═════ MATERIALS PROVIDED ═════

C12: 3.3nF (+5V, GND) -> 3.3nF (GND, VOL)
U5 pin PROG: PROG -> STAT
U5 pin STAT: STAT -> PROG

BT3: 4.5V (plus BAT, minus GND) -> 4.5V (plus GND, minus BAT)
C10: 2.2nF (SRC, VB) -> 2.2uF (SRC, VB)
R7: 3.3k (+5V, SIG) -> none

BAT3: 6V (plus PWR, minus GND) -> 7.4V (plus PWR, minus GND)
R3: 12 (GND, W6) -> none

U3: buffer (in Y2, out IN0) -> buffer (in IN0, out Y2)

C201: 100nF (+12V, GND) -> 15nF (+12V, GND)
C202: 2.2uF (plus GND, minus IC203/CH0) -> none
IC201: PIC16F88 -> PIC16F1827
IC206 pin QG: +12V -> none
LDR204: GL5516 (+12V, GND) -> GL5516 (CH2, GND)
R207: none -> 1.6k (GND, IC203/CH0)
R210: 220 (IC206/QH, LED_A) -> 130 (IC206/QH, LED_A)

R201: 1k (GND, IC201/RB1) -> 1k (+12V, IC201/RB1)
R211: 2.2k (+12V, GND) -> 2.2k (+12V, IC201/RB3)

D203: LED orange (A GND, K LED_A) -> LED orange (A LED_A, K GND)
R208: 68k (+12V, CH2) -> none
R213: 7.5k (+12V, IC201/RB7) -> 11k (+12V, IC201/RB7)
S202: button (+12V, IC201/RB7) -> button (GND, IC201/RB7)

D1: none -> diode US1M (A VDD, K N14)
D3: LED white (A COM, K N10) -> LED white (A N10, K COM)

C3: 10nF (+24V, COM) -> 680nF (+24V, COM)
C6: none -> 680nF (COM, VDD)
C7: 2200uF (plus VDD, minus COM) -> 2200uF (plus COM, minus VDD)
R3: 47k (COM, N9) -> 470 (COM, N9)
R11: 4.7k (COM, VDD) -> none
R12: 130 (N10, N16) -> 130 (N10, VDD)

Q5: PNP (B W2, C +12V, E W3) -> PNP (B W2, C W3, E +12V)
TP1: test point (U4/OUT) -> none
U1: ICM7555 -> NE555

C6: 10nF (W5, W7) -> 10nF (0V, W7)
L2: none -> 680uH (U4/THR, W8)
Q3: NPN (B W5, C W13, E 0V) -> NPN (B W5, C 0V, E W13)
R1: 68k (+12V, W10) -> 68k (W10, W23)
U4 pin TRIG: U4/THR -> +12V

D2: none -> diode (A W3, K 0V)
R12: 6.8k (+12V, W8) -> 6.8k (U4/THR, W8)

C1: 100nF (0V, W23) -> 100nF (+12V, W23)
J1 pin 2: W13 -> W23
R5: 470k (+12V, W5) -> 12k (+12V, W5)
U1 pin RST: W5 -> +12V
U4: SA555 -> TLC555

═════

Output these and nothing else: the lines from the one holding "R11: 4.7k (COM, VDD) -> none" through the final line of the entries above, exactly as they appear.

R11: 4.7k (COM, VDD) -> none
R12: 130 (N10, N16) -> 130 (N10, VDD)

Q5: PNP (B W2, C +12V, E W3) -> PNP (B W2, C W3, E +12V)
TP1: test point (U4/OUT) -> none
U1: ICM7555 -> NE555

C6: 10nF (W5, W7) -> 10nF (0V, W7)
L2: none -> 680uH (U4/THR, W8)
Q3: NPN (B W5, C W13, E 0V) -> NPN (B W5, C 0V, E W13)
R1: 68k (+12V, W10) -> 68k (W10, W23)
U4 pin TRIG: U4/THR -> +12V

D2: none -> diode (A W3, K 0V)
R12: 6.8k (+12V, W8) -> 6.8k (U4/THR, W8)

C1: 100nF (0V, W23) -> 100nF (+12V, W23)
J1 pin 2: W13 -> W23
R5: 470k (+12V, W5) -> 12k (+12V, W5)
U1 pin RST: W5 -> +12V
U4: SA555 -> TLC555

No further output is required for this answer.